• [YOUR OBJECTIVE] Copy, word for word, the lines below from the one containing "camera: 30 degrees left, 10 degrees up" up to and including the one containing "(536, 421) = (264, 421): none", with pictures left out.
####################
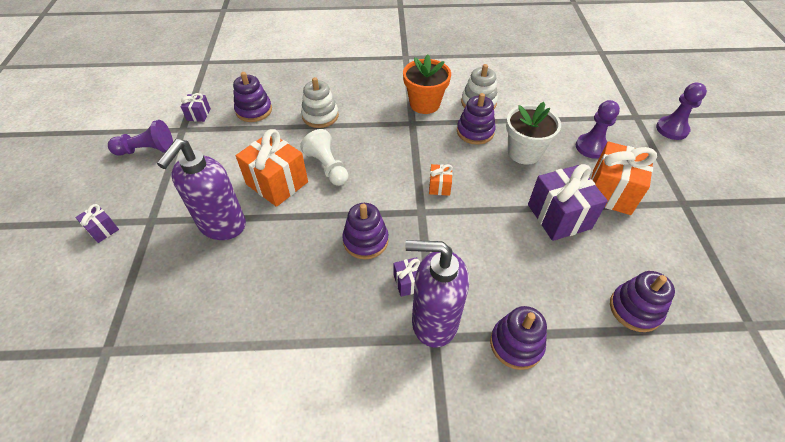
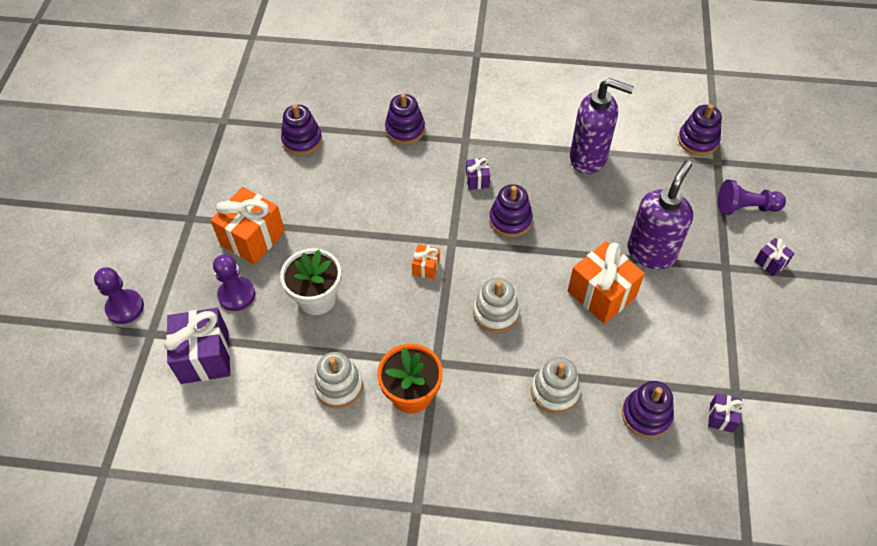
camera: 170 degrees left, 5 degrees up
(147, 150) = (767, 363): purple pawn -> purple pawn (745, 207)
(327, 167) = (545, 308): white pawn -> none
(370, 159) = (496, 312): none -> white stacking toy
(434, 321) = (463, 150): purple soap dispenser -> purple soap dispenser (588, 158)
(475, 132) = (361, 336): purple stacking toy -> purple stacking toy (698, 140)
(559, 216) = (319, 220): purple gift -> purple gift (205, 356)

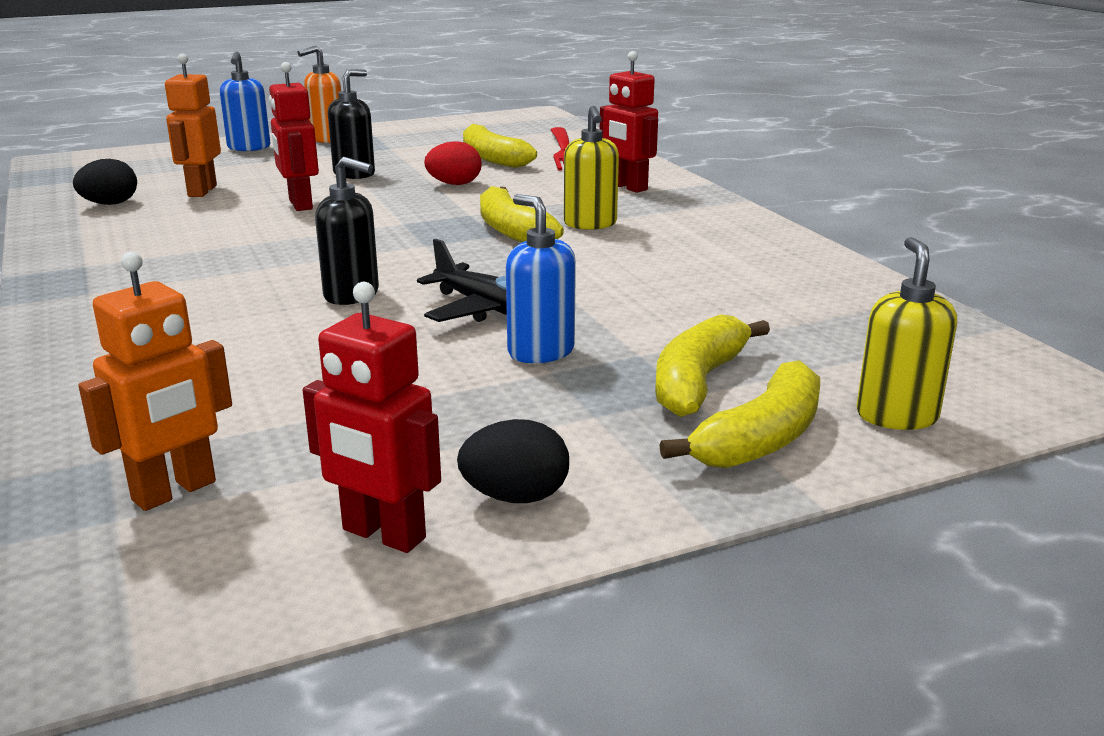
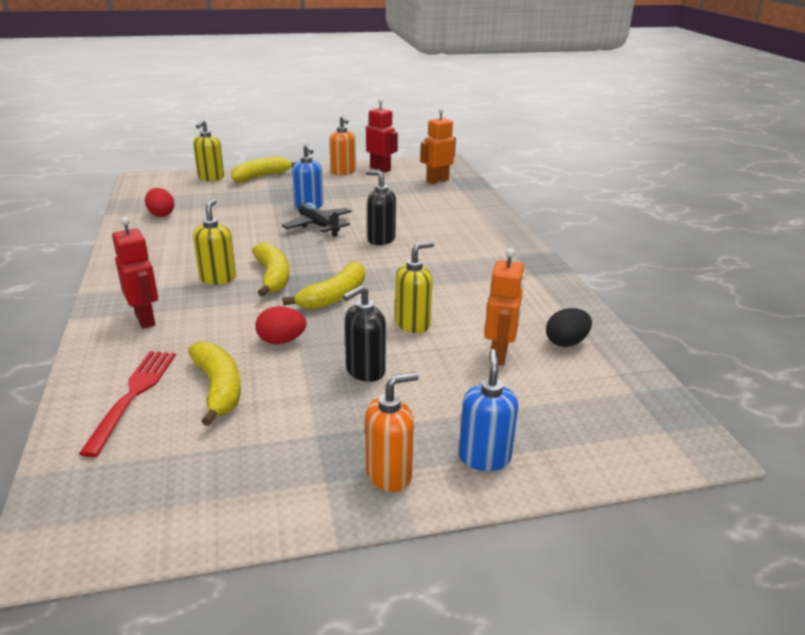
camera: 170 degrees left, 5 degrees up
(300, 204) = (413, 324): red robot -> yellow soap dispenser
(515, 497) = (343, 172): black egg -> orange soap dispenser
(698, 382) = (261, 192): yellow banana -> yellow banana (334, 297)
(834, 302) = (161, 214): none -> red egg

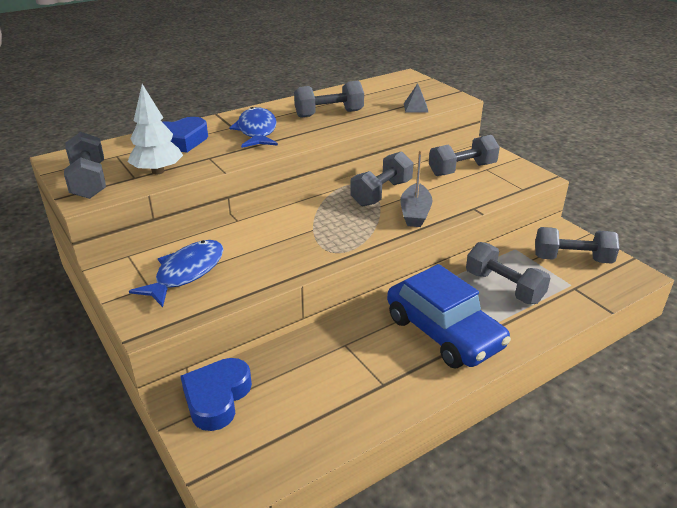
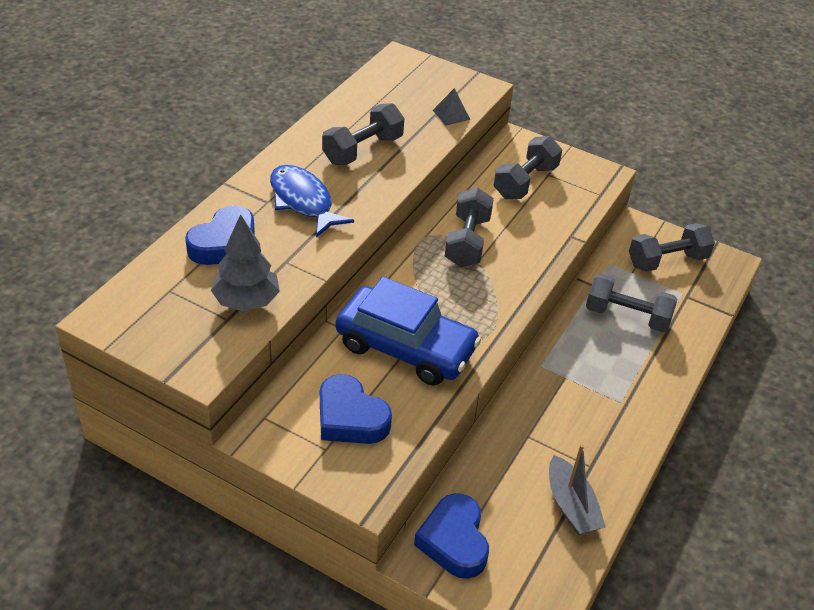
camera: 30 degrees left, 10 degrees up
(89, 181) = (179, 342): grey dumbbell -> none
(158, 171) = (246, 301): white tree -> grey tree
(186, 273) = (350, 418): blue fish -> blue heart
(415, 213) = (520, 260): grey boat -> grey boat (571, 505)
(444, 332) = (606, 389): blue car -> blue car (406, 347)

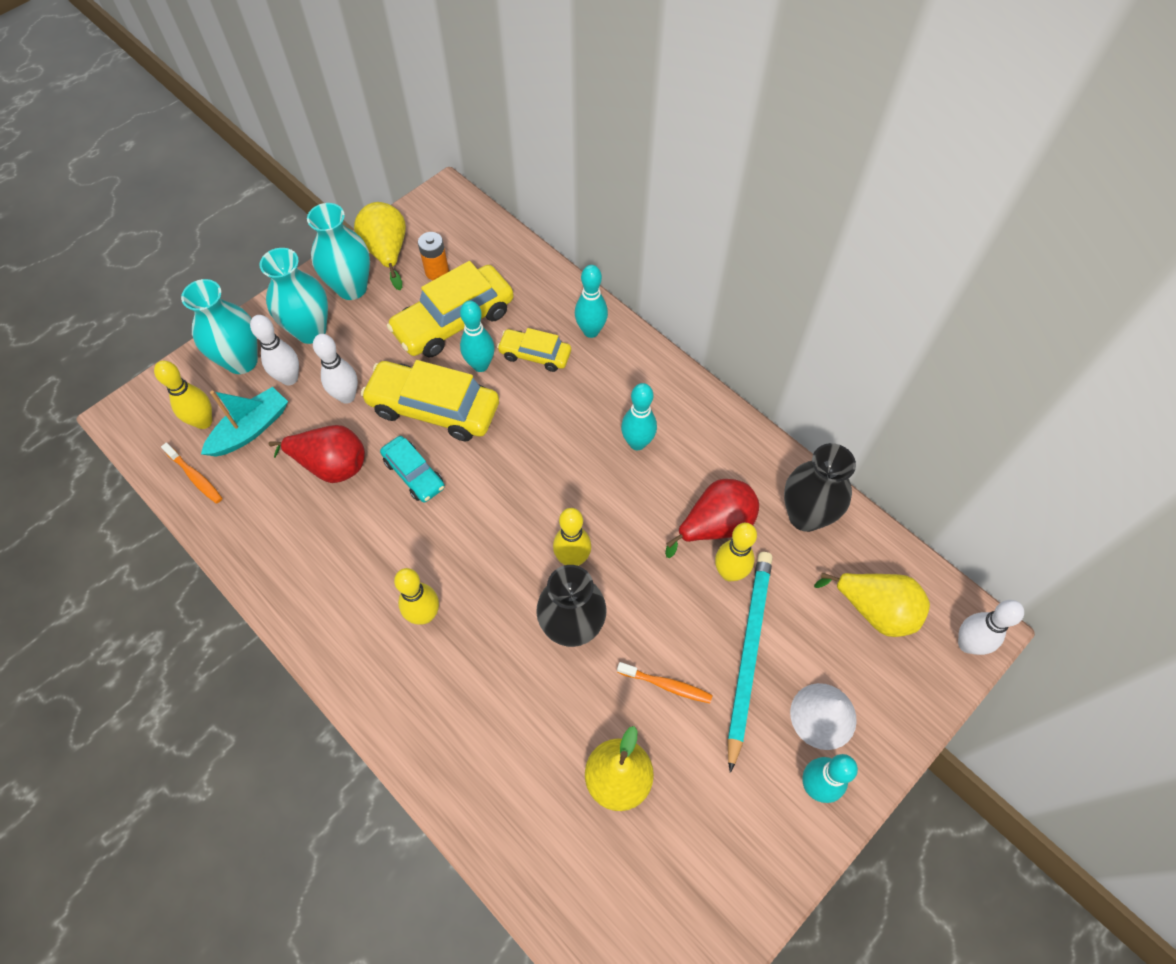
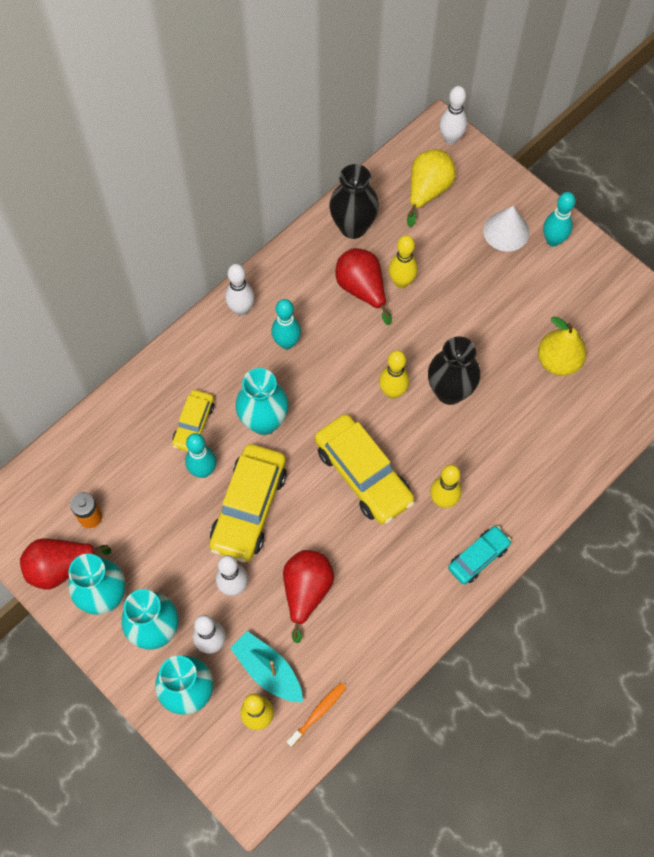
camera: 90 degrees left, 5 degrees up
(387, 252) = (60, 567): yellow pear -> red pear
(414, 474) = (315, 519): turquoise car -> turquoise car (478, 557)
(454, 321) = (152, 497): yellow car -> yellow car (363, 474)
(536, 421) = (264, 421): none -> turquoise vase
(591, 331) = (170, 378): turquoise bowling pin -> none
(666, 685) = (490, 328): orange toothbrush -> none
(679, 396) = (241, 309): none -> white bowling pin
(748, 653) = (464, 274): turquoise pencil -> none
####################
• [EXERCISE SOLUTION]
camera: 30 degrees left, 10 degrees up
(89, 181) = (179, 342): grey dumbbell -> none
(158, 171) = (246, 301): white tree -> grey tree
(186, 273) = (350, 418): blue fish -> blue heart
(415, 213) = (520, 260): grey boat -> grey boat (571, 505)
(444, 332) = (606, 389): blue car -> blue car (406, 347)

camera: 90 degrees left, 5 degrees up
(387, 252) = (60, 567): yellow pear -> red pear
(414, 474) = (315, 519): turquoise car -> turquoise car (478, 557)
(454, 321) = (152, 497): yellow car -> yellow car (363, 474)
(536, 421) = (264, 421): none -> turquoise vase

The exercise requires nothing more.